◆ **Data section**
----------------
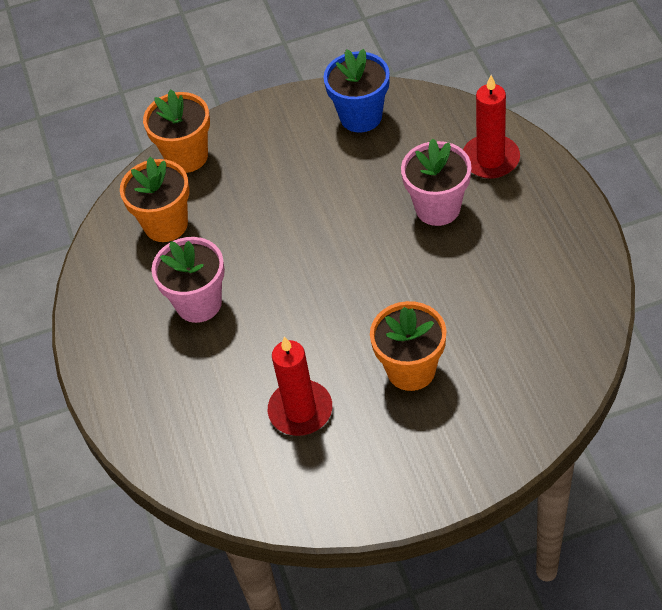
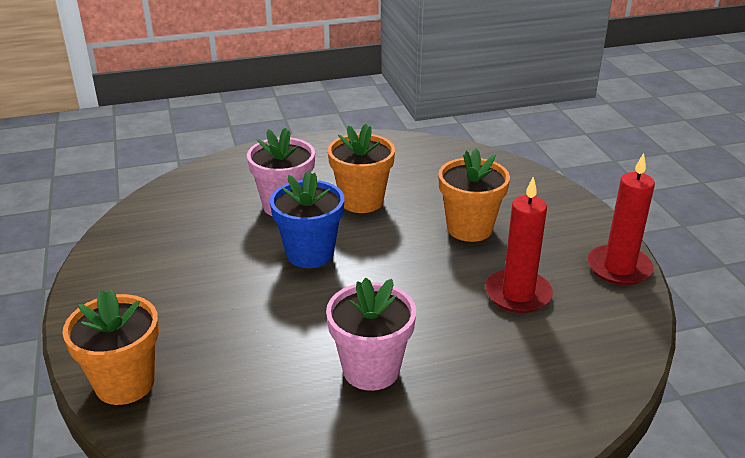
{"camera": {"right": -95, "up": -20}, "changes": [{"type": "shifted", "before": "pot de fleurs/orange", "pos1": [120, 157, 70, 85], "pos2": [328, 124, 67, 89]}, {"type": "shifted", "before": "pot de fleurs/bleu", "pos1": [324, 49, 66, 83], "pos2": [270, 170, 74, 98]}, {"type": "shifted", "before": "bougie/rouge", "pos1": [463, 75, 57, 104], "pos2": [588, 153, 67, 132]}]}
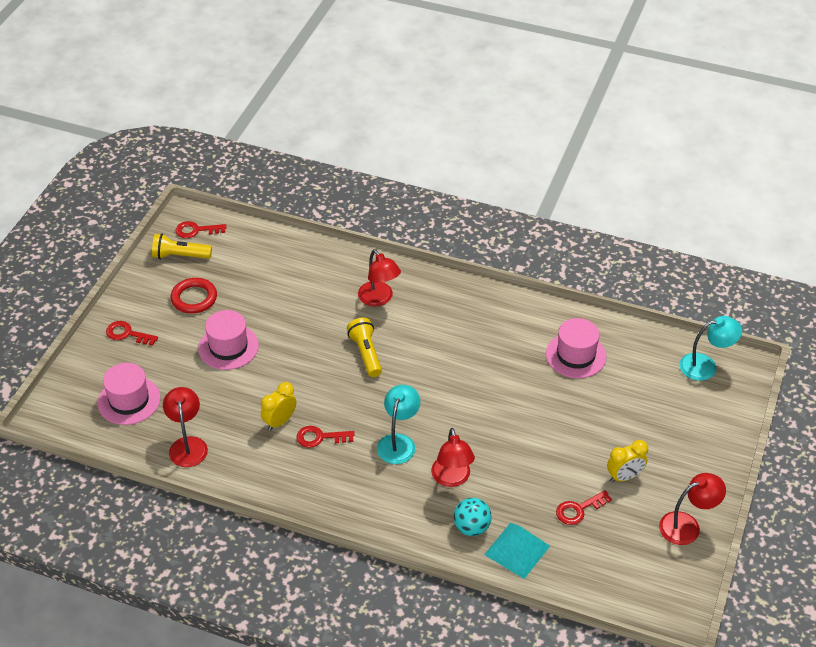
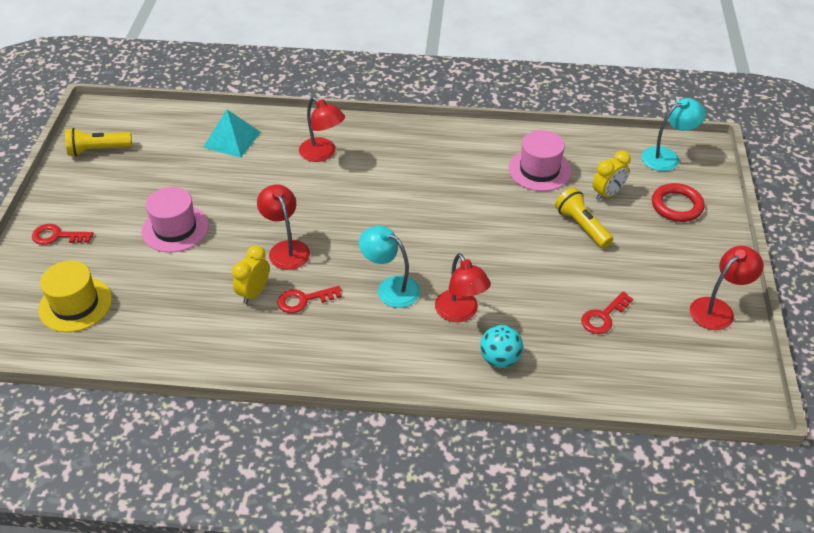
{"camera": {"right": -15, "up": 0}, "changes": [{"type": "repainted", "before": "chapeau/rose", "after": "chapeau/jaune", "pos1": [98, 363, 62, 62], "pos2": [38, 260, 74, 72]}, {"type": "shifted", "before": "lampe/rouge", "pos1": [163, 387, 45, 80], "pos2": [257, 184, 53, 86]}, {"type": "shifted", "before": "anneau/rouge", "pos1": [171, 278, 46, 36], "pos2": [652, 183, 52, 39]}, {"type": "gone", "before": "clé/rouge", "pos1": [175, 221, 51, 17]}, {"type": "shifted", "before": "lampe de poche/jaune", "pos1": [347, 318, 35, 59], "pos2": [555, 188, 58, 60]}, {"type": "rotated", "before": "lampe/turquoise", "pos1": [377, 385, 44, 79], "pos2": [359, 226, 61, 82], "turn": -60}, {"type": "shifted", "before": "pyramide/turquoise", "pos1": [484, 522, 66, 57], "pos2": [203, 110, 58, 48]}, {"type": "shifted", "before": "réveil/jaune", "pos1": [607, 440, 41, 42], "pos2": [593, 151, 38, 50]}]}
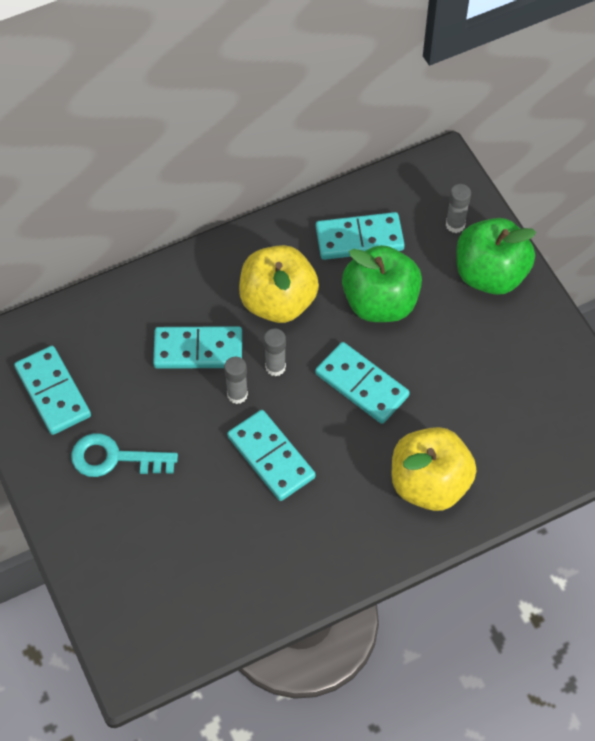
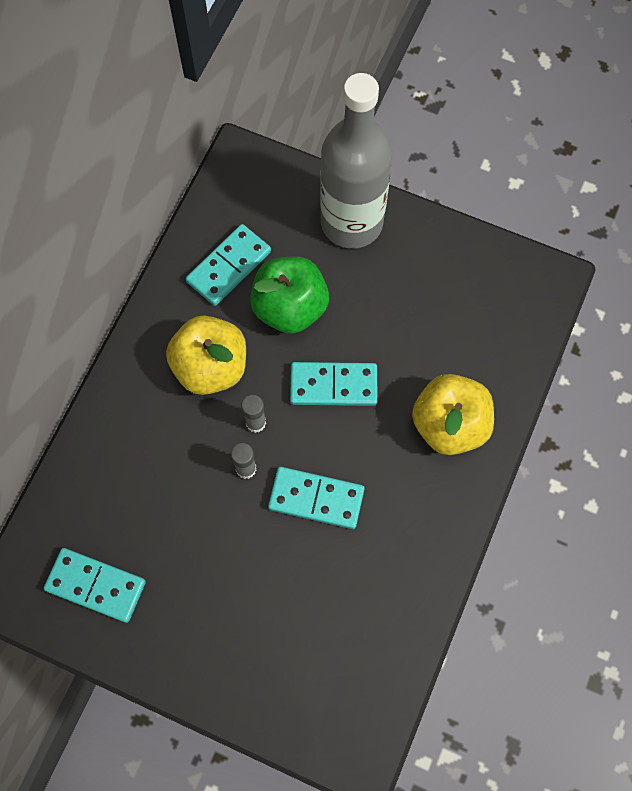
{"camera": {"right": -40, "up": 10}, "changes": [{"type": "gone", "before": "clé/turquoise", "pos1": [71, 433, 107, 44]}, {"type": "gone", "before": "domino/turquoise", "pos1": [153, 326, 89, 43]}, {"type": "gone", "before": "bâton de colle/gris", "pos1": [446, 184, 25, 49]}, {"type": "swapped", "before": "pomme/vert", "after": "bouteille/gris", "pos1": [456, 218, 80, 77], "pos2": [320, 73, 72, 176]}]}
----------------
◆ **Exercise requirements**
Repeat every line of the data above exactly, but drop the pictures.

◆ **Output**
{"camera": {"right": -95, "up": -20}, "changes": [{"type": "shifted", "before": "pot de fleurs/orange", "pos1": [120, 157, 70, 85], "pos2": [328, 124, 67, 89]}, {"type": "shifted", "before": "pot de fleurs/bleu", "pos1": [324, 49, 66, 83], "pos2": [270, 170, 74, 98]}, {"type": "shifted", "before": "bougie/rouge", "pos1": [463, 75, 57, 104], "pos2": [588, 153, 67, 132]}]}
{"camera": {"right": -15, "up": 0}, "changes": [{"type": "repainted", "before": "chapeau/rose", "after": "chapeau/jaune", "pos1": [98, 363, 62, 62], "pos2": [38, 260, 74, 72]}, {"type": "shifted", "before": "lampe/rouge", "pos1": [163, 387, 45, 80], "pos2": [257, 184, 53, 86]}, {"type": "shifted", "before": "anneau/rouge", "pos1": [171, 278, 46, 36], "pos2": [652, 183, 52, 39]}, {"type": "gone", "before": "clé/rouge", "pos1": [175, 221, 51, 17]}, {"type": "shifted", "before": "lampe de poche/jaune", "pos1": [347, 318, 35, 59], "pos2": [555, 188, 58, 60]}, {"type": "rotated", "before": "lampe/turquoise", "pos1": [377, 385, 44, 79], "pos2": [359, 226, 61, 82], "turn": -60}, {"type": "shifted", "before": "pyramide/turquoise", "pos1": [484, 522, 66, 57], "pos2": [203, 110, 58, 48]}, {"type": "shifted", "before": "réveil/jaune", "pos1": [607, 440, 41, 42], "pos2": [593, 151, 38, 50]}]}
{"camera": {"right": -40, "up": 10}, "changes": [{"type": "gone", "before": "clé/turquoise", "pos1": [71, 433, 107, 44]}, {"type": "gone", "before": "domino/turquoise", "pos1": [153, 326, 89, 43]}, {"type": "gone", "before": "bâton de colle/gris", "pos1": [446, 184, 25, 49]}, {"type": "swapped", "before": "pomme/vert", "after": "bouteille/gris", "pos1": [456, 218, 80, 77], "pos2": [320, 73, 72, 176]}]}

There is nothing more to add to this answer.